Using the data that follows, return exactly the lines from the one that contains "(678, 509) = (477, 678): brown" through the one that contains "(751, 256) = (705, 439): red", ends included.

Input data »
# # # # #

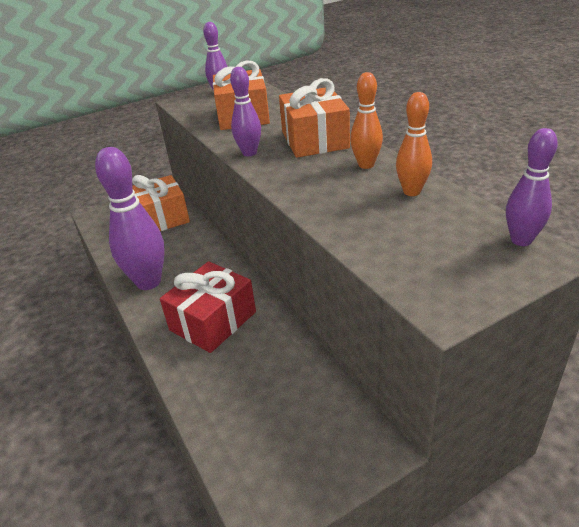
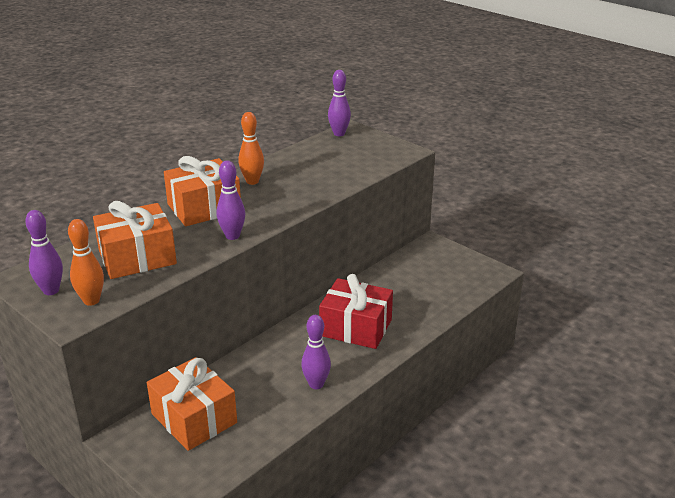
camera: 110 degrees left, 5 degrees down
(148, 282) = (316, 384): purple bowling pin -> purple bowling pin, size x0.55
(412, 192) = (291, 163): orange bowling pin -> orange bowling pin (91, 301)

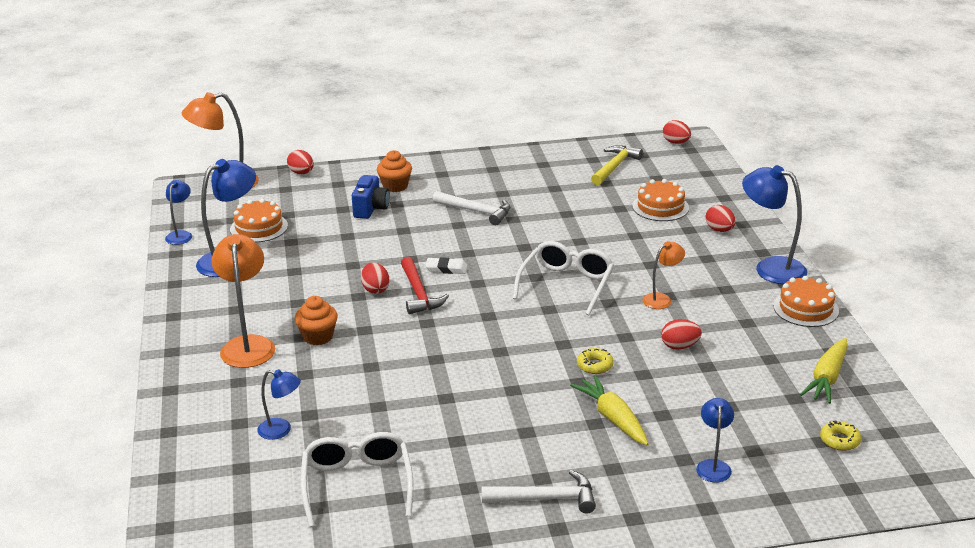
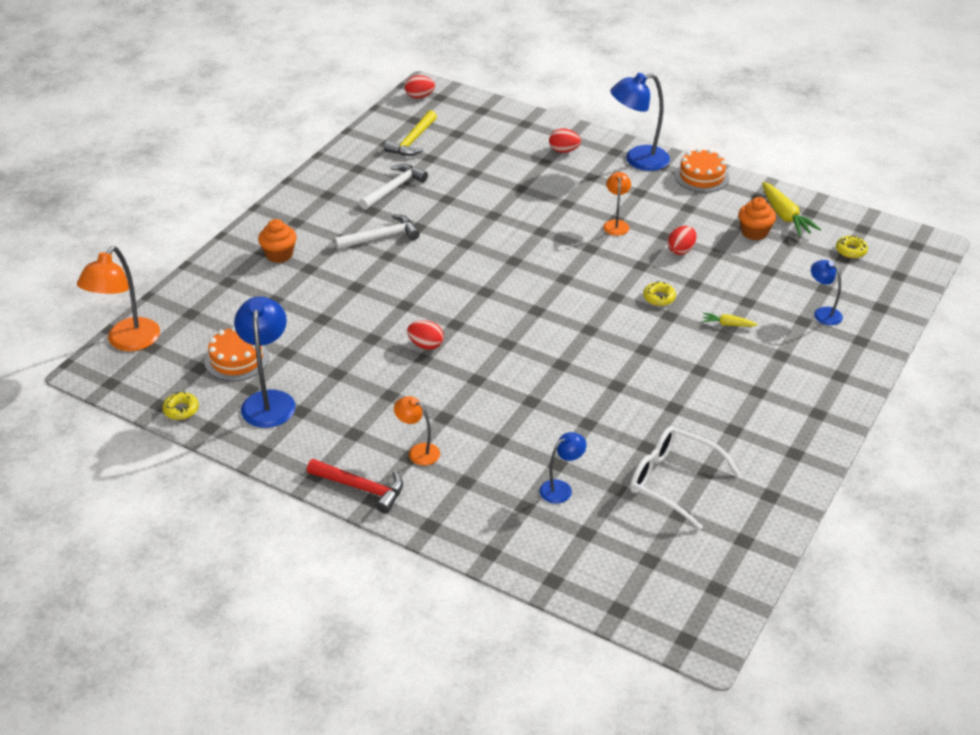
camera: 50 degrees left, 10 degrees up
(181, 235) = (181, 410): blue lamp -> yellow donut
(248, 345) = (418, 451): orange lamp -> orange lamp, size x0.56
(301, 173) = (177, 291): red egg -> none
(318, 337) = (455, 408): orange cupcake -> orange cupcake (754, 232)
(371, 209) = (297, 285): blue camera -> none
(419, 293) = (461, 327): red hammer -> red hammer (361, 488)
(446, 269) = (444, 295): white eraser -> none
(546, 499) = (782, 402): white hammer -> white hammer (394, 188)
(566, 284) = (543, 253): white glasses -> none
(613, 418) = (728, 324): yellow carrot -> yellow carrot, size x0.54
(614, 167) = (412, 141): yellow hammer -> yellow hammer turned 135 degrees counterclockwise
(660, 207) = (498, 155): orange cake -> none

# # # # #

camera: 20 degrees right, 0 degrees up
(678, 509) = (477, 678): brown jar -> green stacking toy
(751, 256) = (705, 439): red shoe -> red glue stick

# # # # #

Response box »
(678, 509) = (477, 678): brown jar -> green stacking toy
(751, 256) = (705, 439): red shoe -> red glue stick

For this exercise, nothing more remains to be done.